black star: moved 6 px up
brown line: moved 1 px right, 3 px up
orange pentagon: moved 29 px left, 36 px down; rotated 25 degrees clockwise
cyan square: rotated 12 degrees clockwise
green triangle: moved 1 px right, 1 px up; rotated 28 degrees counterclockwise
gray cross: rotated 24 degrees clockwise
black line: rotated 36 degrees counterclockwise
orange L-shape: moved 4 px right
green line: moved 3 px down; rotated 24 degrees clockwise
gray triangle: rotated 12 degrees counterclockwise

====

Reproduce only the lines between the line containing "orange pentagon: moved" and the last line of the records, those two lines included, exactly.

orange pentagon: moved 29 px left, 36 px down; rotated 25 degrees clockwise
cyan square: rotated 12 degrees clockwise
green triangle: moved 1 px right, 1 px up; rotated 28 degrees counterclockwise
gray cross: rotated 24 degrees clockwise
black line: rotated 36 degrees counterclockwise
orange L-shape: moved 4 px right
green line: moved 3 px down; rotated 24 degrees clockwise
gray triangle: rotated 12 degrees counterclockwise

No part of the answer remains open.